Version comparison data
....................

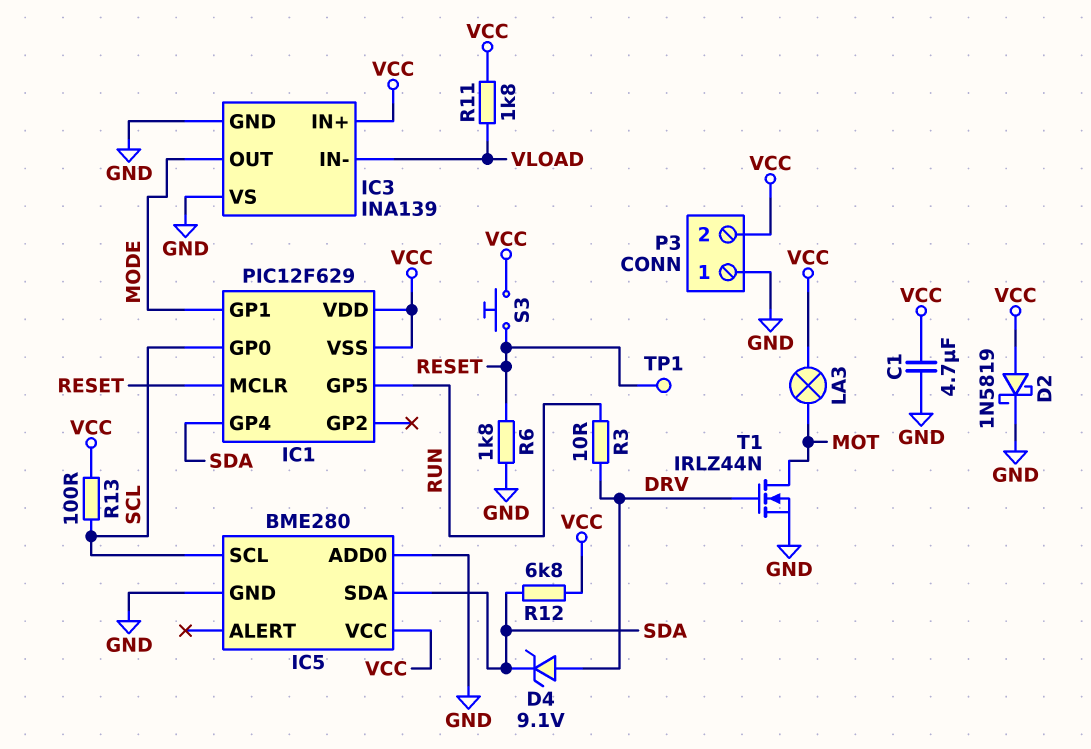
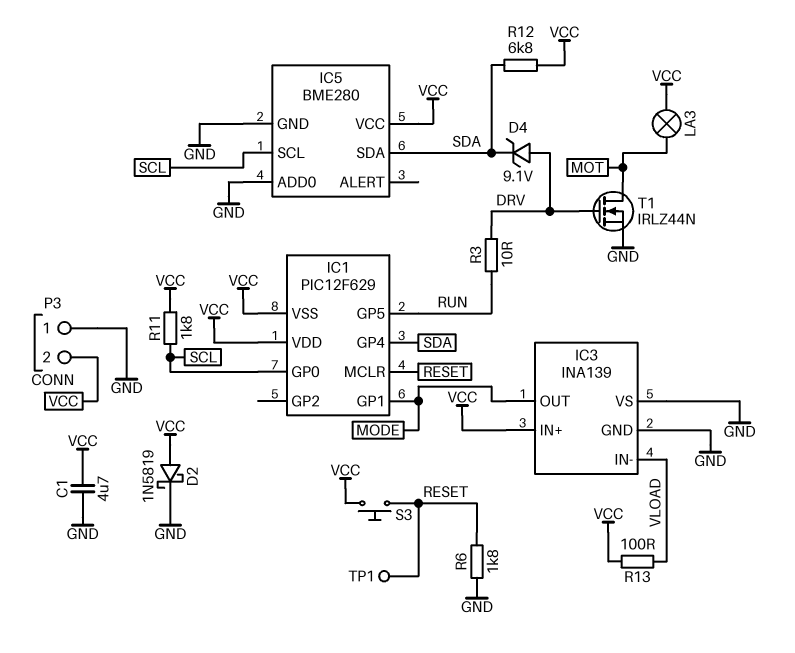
R11: 1.8k (VCC, VLOAD) -> 1.8k (SCL, VCC)
R13: 100 (SCL, VCC) -> 100 (VCC, VLOAD)

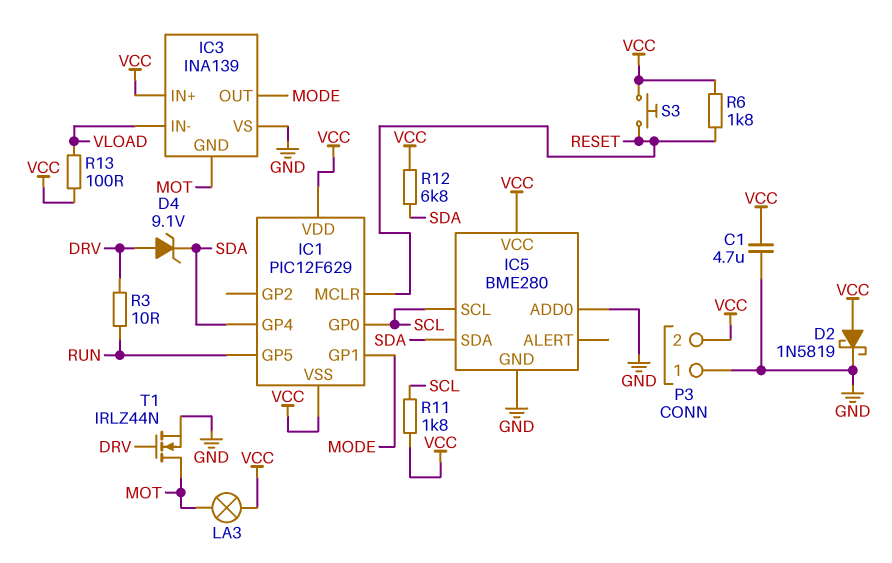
IC3 pin GND: GND -> MOT
R6: 1.8k (GND, RESET) -> 1.8k (RESET, VCC)
TP1: test point (RESET) -> none

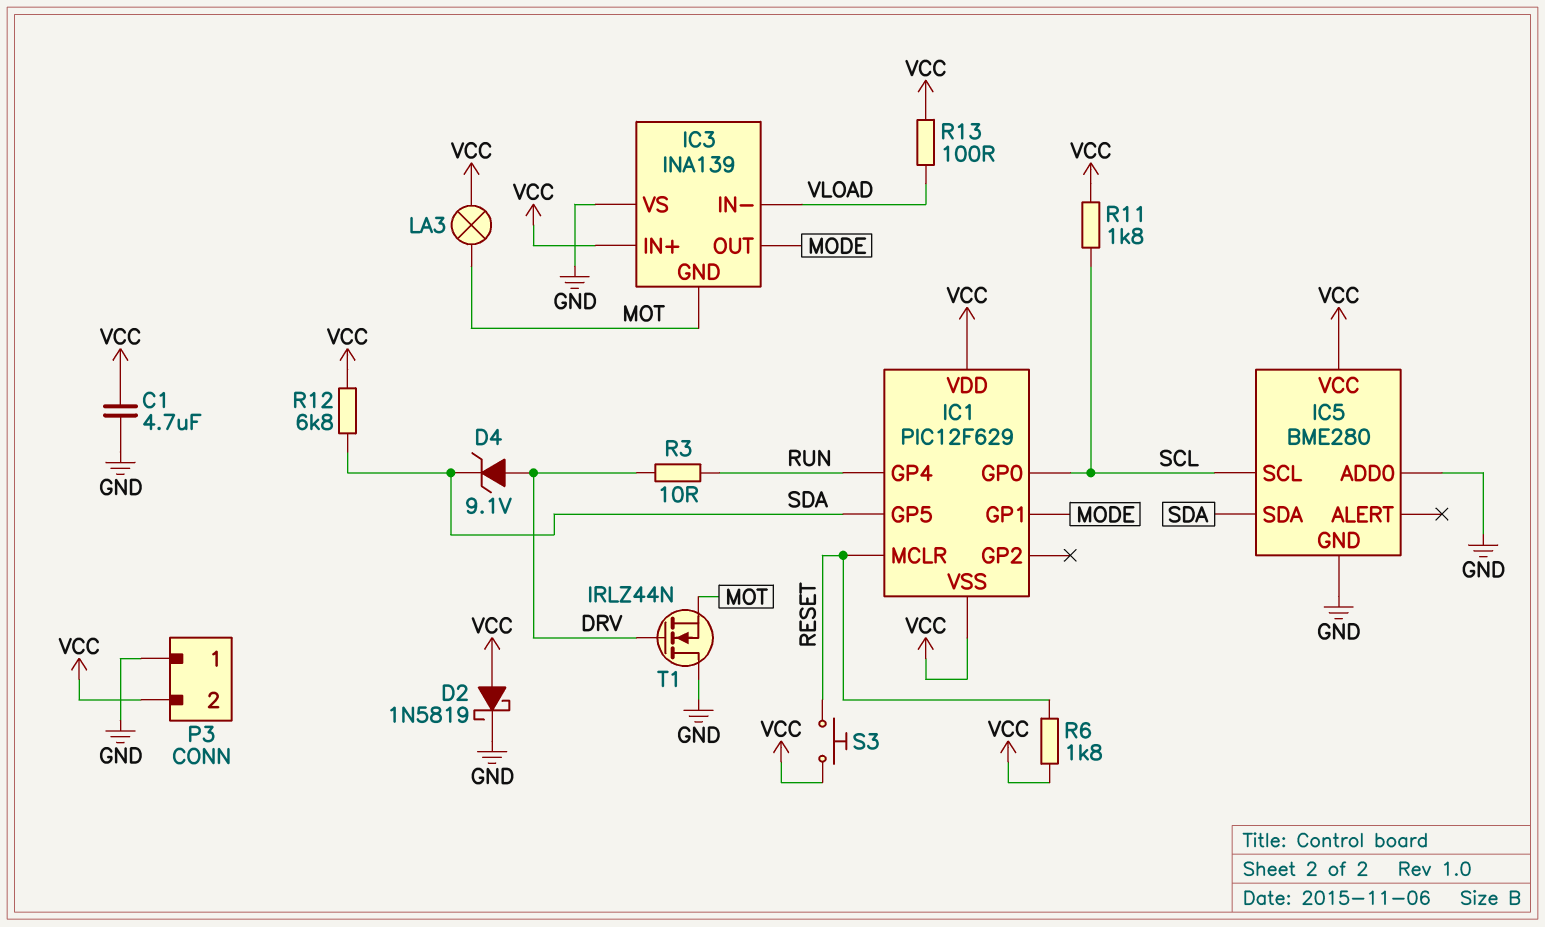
IC1 pin GP4: SDA -> RUN
IC1 pin GP5: RUN -> SDA
T1: NMOS IRLZ44N (G DRV, D MOT, S GND) -> NMOS IRLZ44N (G DRV, D GND, S MOT)

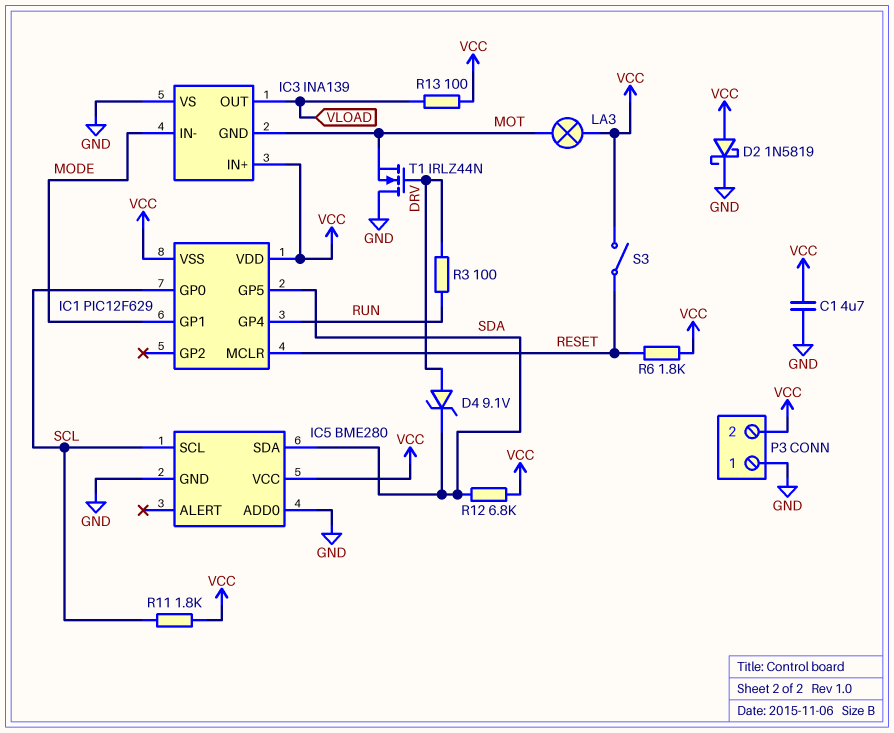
IC3 pin IN-: VLOAD -> MODE
IC3 pin OUT: MODE -> VLOAD
R3: 10 (DRV, RUN) -> 100 (DRV, RUN)
S3: button (RESET, VCC) -> switch (RESET, VCC)

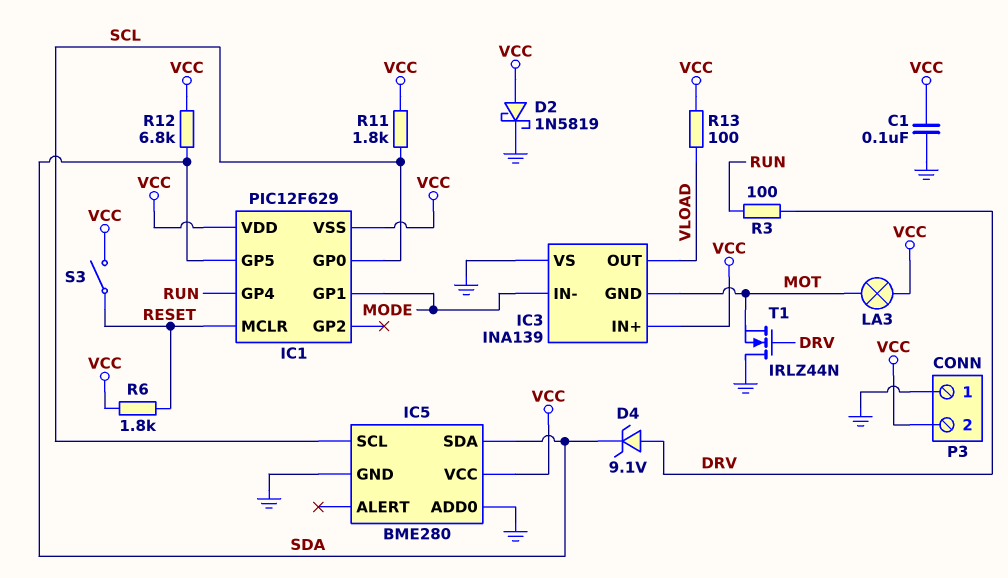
C1: 4.7uF (GND, VCC) -> 100nF (GND, VCC)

....................

**What is needed**
Word for word, repeat each line of the records, and leave every image out.

**Result of this task**
R11: 1.8k (VCC, VLOAD) -> 1.8k (SCL, VCC)
R13: 100 (SCL, VCC) -> 100 (VCC, VLOAD)

IC3 pin GND: GND -> MOT
R6: 1.8k (GND, RESET) -> 1.8k (RESET, VCC)
TP1: test point (RESET) -> none

IC1 pin GP4: SDA -> RUN
IC1 pin GP5: RUN -> SDA
T1: NMOS IRLZ44N (G DRV, D MOT, S GND) -> NMOS IRLZ44N (G DRV, D GND, S MOT)

IC3 pin IN-: VLOAD -> MODE
IC3 pin OUT: MODE -> VLOAD
R3: 10 (DRV, RUN) -> 100 (DRV, RUN)
S3: button (RESET, VCC) -> switch (RESET, VCC)

C1: 4.7uF (GND, VCC) -> 100nF (GND, VCC)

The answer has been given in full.